▸ **WORK ITEM**
What you return must be the lines of the data that hold the word "button".

SUPPLIED DATA: Begin

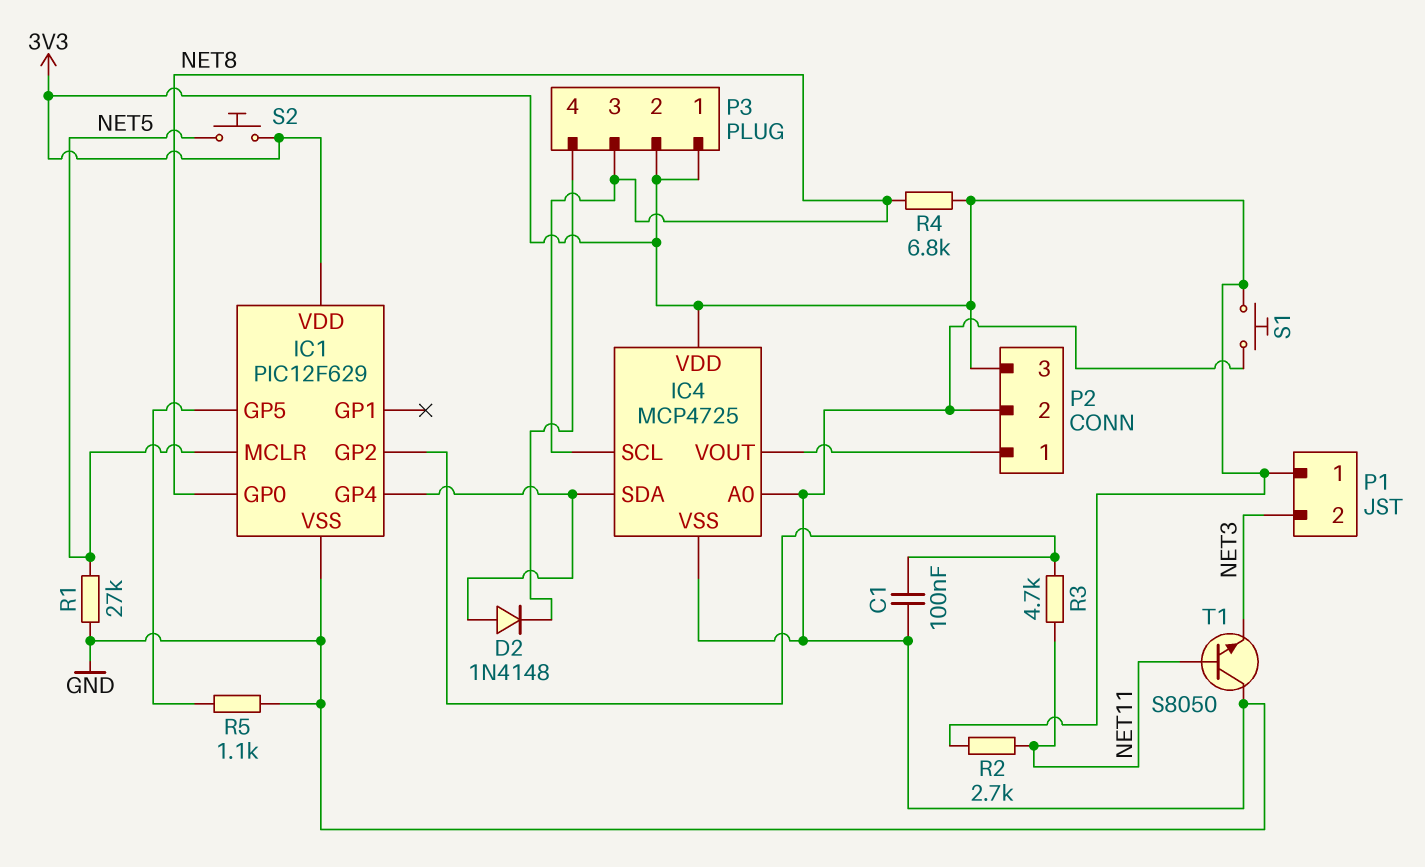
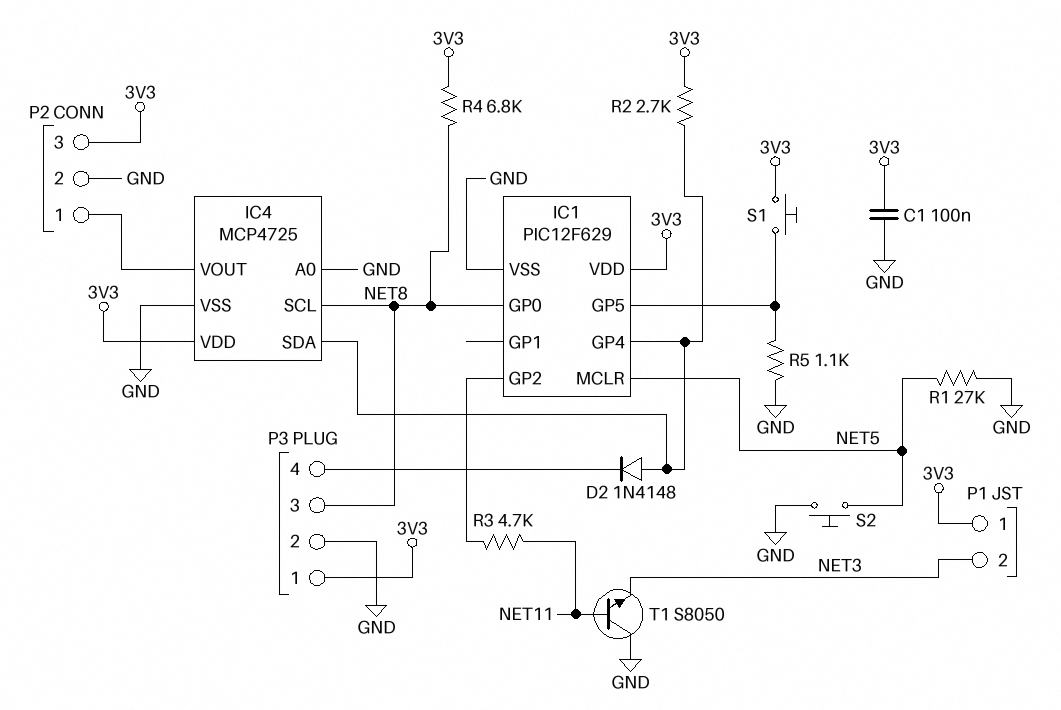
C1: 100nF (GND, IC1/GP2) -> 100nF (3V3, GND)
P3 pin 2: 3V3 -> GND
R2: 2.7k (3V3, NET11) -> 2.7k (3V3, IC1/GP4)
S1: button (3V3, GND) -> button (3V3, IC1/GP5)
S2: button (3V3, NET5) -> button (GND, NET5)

SUPPLIED DATA: End

▸ **REPLY TO THE EXERCISE**
S1: button (3V3, GND) -> button (3V3, IC1/GP5)
S2: button (3V3, NET5) -> button (GND, NET5)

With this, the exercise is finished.